Recorded information Block Start

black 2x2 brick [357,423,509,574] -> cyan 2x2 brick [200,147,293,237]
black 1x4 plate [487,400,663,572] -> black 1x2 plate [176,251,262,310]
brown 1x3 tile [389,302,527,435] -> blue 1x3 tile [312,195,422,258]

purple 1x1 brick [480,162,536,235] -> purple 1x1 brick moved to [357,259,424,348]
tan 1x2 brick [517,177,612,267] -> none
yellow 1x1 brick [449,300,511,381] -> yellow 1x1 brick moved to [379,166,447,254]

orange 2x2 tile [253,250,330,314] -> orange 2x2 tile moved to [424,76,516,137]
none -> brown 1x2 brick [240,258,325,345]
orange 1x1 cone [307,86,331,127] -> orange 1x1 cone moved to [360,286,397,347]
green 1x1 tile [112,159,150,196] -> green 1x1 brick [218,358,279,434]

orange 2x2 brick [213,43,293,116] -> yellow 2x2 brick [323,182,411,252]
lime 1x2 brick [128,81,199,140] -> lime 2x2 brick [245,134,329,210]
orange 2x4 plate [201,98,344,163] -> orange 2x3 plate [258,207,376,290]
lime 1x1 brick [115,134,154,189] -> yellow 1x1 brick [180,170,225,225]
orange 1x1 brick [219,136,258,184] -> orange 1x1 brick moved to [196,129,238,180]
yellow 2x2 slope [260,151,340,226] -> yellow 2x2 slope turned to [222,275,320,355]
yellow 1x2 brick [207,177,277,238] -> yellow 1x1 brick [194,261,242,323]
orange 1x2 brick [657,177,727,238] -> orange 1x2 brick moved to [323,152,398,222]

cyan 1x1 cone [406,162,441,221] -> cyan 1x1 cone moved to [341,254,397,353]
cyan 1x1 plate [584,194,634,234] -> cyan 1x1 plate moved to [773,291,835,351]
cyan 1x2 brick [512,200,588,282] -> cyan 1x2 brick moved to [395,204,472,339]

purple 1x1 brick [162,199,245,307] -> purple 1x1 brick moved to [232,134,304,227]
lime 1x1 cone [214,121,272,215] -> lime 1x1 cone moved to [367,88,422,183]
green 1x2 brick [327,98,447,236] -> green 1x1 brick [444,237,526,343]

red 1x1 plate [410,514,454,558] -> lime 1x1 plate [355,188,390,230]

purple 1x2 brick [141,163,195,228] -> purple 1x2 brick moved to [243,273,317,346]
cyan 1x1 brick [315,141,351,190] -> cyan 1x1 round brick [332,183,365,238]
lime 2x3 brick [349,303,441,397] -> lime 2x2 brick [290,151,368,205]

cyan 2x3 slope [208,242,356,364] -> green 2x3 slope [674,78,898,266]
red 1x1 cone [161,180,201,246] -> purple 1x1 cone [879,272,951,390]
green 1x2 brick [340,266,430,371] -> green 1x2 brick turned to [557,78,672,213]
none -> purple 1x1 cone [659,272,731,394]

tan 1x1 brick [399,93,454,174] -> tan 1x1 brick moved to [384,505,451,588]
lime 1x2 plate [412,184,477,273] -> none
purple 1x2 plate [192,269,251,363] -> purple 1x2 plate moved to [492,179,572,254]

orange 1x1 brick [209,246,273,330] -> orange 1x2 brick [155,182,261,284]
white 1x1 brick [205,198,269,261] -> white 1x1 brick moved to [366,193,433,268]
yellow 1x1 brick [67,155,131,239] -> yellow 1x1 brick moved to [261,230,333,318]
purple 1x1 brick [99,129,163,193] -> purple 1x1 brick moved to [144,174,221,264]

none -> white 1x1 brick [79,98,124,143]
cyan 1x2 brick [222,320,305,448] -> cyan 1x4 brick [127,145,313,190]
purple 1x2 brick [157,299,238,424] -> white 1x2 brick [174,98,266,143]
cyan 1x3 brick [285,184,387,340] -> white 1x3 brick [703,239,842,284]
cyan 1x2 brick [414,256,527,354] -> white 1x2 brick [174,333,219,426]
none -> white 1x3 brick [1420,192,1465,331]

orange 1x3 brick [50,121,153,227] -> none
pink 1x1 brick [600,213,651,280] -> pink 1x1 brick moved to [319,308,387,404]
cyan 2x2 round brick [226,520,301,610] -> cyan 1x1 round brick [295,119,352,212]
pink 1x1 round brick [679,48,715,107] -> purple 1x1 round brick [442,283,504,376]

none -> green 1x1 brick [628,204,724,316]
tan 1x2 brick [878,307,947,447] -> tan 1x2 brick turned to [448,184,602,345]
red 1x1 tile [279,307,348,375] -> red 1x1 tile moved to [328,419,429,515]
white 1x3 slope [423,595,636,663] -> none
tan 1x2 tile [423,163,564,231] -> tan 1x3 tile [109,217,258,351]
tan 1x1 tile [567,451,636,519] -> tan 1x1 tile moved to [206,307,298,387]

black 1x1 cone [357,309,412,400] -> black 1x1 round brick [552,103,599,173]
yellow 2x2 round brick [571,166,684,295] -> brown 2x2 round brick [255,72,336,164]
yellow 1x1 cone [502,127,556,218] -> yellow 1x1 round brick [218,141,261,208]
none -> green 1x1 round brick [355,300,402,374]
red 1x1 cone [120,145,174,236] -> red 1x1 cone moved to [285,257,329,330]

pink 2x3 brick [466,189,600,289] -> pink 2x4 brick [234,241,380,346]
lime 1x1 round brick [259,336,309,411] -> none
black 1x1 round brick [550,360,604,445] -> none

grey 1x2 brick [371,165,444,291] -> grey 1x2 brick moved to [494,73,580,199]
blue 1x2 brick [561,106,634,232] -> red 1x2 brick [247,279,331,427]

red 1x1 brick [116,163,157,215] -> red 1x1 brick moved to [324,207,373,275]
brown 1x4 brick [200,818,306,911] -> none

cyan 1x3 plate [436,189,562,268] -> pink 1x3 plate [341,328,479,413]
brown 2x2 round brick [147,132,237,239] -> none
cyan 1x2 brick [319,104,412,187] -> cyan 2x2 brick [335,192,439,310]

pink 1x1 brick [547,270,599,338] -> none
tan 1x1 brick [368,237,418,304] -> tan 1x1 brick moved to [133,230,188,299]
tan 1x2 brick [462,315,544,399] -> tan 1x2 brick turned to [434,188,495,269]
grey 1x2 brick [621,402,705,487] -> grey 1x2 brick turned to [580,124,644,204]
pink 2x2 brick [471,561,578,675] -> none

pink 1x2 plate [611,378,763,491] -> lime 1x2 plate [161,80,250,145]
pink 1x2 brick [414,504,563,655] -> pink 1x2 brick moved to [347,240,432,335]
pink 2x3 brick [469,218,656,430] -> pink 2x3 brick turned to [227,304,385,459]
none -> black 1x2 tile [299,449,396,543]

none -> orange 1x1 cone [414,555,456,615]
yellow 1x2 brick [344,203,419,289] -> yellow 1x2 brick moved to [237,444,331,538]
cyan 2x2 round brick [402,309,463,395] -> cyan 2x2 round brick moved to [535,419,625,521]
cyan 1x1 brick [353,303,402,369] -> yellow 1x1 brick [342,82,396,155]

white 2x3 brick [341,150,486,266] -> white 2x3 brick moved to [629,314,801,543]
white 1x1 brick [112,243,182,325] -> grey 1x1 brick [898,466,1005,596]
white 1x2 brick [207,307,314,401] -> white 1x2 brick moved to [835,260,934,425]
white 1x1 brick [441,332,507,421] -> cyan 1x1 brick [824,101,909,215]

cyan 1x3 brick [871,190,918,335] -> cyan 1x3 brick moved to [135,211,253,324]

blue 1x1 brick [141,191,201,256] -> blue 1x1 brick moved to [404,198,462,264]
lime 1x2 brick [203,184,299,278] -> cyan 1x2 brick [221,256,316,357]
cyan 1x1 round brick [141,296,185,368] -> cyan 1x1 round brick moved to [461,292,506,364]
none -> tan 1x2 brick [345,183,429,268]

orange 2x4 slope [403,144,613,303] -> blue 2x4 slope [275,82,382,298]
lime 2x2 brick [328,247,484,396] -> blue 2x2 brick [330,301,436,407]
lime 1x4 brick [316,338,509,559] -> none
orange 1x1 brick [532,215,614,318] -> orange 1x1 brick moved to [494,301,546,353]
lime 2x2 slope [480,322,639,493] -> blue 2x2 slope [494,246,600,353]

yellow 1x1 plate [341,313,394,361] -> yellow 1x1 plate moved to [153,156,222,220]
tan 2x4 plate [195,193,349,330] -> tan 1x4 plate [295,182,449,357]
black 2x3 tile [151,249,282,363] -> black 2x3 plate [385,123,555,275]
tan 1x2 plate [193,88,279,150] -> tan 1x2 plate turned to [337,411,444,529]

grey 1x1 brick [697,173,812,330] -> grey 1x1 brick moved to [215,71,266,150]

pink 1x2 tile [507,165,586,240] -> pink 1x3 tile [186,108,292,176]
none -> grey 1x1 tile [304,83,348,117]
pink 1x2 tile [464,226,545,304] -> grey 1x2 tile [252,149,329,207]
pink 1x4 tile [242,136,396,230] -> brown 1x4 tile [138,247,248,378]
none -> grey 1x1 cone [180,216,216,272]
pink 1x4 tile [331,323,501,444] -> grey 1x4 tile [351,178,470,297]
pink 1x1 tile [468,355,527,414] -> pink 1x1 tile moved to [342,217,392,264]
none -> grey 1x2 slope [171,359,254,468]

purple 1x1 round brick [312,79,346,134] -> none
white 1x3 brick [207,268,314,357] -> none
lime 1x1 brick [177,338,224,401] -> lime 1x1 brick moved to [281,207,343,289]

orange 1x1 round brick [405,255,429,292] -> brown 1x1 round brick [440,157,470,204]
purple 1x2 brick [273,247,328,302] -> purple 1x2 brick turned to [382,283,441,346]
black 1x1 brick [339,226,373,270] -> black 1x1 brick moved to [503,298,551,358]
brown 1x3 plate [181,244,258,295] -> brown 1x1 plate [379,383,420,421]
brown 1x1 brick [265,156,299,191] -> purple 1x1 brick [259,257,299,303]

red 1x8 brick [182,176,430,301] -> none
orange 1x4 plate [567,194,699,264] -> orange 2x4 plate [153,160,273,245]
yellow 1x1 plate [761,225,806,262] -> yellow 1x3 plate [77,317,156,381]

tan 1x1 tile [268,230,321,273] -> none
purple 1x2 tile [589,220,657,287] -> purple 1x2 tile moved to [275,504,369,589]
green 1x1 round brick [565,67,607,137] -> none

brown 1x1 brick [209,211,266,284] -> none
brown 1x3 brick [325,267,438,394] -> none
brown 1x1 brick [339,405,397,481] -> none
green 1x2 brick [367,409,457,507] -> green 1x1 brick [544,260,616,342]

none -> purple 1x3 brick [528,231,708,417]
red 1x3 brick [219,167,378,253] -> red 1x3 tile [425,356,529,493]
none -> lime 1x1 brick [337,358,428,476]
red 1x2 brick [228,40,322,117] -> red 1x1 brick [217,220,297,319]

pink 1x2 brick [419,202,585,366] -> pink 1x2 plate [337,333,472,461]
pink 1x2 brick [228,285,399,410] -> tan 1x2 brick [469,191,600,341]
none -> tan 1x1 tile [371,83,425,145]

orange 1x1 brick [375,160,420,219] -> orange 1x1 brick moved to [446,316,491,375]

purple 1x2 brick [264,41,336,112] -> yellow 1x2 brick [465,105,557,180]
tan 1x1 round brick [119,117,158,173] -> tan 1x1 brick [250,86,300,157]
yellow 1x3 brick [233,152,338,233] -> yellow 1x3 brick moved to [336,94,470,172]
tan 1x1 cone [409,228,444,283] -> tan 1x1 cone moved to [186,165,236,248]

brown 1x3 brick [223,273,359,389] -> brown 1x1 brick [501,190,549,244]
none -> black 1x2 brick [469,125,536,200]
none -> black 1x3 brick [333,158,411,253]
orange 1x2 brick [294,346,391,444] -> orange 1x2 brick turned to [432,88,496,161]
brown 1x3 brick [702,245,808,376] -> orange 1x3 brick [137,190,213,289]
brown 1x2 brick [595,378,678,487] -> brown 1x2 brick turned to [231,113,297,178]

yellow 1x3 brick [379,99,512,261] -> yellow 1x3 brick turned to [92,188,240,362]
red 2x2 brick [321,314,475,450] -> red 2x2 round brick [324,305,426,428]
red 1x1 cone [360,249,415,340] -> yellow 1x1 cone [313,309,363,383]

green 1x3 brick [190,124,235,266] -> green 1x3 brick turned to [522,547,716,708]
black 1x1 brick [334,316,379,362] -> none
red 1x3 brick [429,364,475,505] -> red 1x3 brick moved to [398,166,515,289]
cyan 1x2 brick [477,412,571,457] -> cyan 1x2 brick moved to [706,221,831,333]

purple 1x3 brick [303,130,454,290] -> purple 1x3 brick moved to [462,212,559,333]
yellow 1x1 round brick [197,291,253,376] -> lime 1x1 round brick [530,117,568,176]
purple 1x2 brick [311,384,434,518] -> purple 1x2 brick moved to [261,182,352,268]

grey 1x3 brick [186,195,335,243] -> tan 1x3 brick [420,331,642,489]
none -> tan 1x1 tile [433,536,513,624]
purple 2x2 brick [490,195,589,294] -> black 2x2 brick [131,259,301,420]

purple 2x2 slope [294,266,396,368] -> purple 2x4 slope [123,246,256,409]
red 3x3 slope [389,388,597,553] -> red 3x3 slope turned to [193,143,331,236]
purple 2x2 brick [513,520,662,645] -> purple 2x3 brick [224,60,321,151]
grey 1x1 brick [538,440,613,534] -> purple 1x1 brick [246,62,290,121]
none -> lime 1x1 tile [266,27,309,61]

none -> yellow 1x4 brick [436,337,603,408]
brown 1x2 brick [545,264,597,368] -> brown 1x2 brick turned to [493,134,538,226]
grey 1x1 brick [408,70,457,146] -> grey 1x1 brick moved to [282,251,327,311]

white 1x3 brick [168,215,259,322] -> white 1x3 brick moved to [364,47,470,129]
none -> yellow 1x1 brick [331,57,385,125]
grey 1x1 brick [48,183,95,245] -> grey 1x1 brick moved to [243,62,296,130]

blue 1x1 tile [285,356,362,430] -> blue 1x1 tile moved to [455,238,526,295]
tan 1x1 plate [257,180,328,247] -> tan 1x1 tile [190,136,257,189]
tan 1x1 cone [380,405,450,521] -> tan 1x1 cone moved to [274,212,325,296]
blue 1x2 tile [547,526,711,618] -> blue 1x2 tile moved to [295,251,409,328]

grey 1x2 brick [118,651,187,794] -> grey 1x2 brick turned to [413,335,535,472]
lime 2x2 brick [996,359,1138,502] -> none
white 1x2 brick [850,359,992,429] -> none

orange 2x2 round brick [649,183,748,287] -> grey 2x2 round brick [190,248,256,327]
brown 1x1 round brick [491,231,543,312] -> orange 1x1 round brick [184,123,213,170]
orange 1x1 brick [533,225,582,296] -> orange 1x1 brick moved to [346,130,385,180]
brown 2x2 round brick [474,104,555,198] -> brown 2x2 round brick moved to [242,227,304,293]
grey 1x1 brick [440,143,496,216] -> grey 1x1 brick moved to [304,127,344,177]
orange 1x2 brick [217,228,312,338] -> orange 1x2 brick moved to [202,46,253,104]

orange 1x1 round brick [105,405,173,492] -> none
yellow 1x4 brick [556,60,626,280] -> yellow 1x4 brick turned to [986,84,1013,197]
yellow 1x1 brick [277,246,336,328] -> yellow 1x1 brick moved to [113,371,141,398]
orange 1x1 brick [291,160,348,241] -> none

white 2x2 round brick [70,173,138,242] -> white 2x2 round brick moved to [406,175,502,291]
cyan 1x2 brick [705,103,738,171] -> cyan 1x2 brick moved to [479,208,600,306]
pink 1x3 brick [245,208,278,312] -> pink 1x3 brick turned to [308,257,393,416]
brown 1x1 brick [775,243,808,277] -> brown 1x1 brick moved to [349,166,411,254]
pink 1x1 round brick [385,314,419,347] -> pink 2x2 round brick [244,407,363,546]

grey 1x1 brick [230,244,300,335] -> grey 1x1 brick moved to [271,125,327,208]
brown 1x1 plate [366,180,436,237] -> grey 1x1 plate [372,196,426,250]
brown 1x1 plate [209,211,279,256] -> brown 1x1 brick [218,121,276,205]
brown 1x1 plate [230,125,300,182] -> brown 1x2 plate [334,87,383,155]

Recorded information Block End

- _How to complete this task_: Could you reproduce, exactly, every line above from the line with "white 1x3 brick [207,268,314,357] -> none" to the line with "brown 1x2 brick [595,378,678,487]", and no other line? Both ends count.

- _Task solution_:
white 1x3 brick [207,268,314,357] -> none
lime 1x1 brick [177,338,224,401] -> lime 1x1 brick moved to [281,207,343,289]

orange 1x1 round brick [405,255,429,292] -> brown 1x1 round brick [440,157,470,204]
purple 1x2 brick [273,247,328,302] -> purple 1x2 brick turned to [382,283,441,346]
black 1x1 brick [339,226,373,270] -> black 1x1 brick moved to [503,298,551,358]
brown 1x3 plate [181,244,258,295] -> brown 1x1 plate [379,383,420,421]
brown 1x1 brick [265,156,299,191] -> purple 1x1 brick [259,257,299,303]

red 1x8 brick [182,176,430,301] -> none
orange 1x4 plate [567,194,699,264] -> orange 2x4 plate [153,160,273,245]
yellow 1x1 plate [761,225,806,262] -> yellow 1x3 plate [77,317,156,381]

tan 1x1 tile [268,230,321,273] -> none
purple 1x2 tile [589,220,657,287] -> purple 1x2 tile moved to [275,504,369,589]
green 1x1 round brick [565,67,607,137] -> none

brown 1x1 brick [209,211,266,284] -> none
brown 1x3 brick [325,267,438,394] -> none
brown 1x1 brick [339,405,397,481] -> none
green 1x2 brick [367,409,457,507] -> green 1x1 brick [544,260,616,342]

none -> purple 1x3 brick [528,231,708,417]
red 1x3 brick [219,167,378,253] -> red 1x3 tile [425,356,529,493]
none -> lime 1x1 brick [337,358,428,476]
red 1x2 brick [228,40,322,117] -> red 1x1 brick [217,220,297,319]

pink 1x2 brick [419,202,585,366] -> pink 1x2 plate [337,333,472,461]
pink 1x2 brick [228,285,399,410] -> tan 1x2 brick [469,191,600,341]
none -> tan 1x1 tile [371,83,425,145]

orange 1x1 brick [375,160,420,219] -> orange 1x1 brick moved to [446,316,491,375]

purple 1x2 brick [264,41,336,112] -> yellow 1x2 brick [465,105,557,180]
tan 1x1 round brick [119,117,158,173] -> tan 1x1 brick [250,86,300,157]
yellow 1x3 brick [233,152,338,233] -> yellow 1x3 brick moved to [336,94,470,172]
tan 1x1 cone [409,228,444,283] -> tan 1x1 cone moved to [186,165,236,248]

brown 1x3 brick [223,273,359,389] -> brown 1x1 brick [501,190,549,244]
none -> black 1x2 brick [469,125,536,200]
none -> black 1x3 brick [333,158,411,253]
orange 1x2 brick [294,346,391,444] -> orange 1x2 brick turned to [432,88,496,161]
brown 1x3 brick [702,245,808,376] -> orange 1x3 brick [137,190,213,289]
brown 1x2 brick [595,378,678,487] -> brown 1x2 brick turned to [231,113,297,178]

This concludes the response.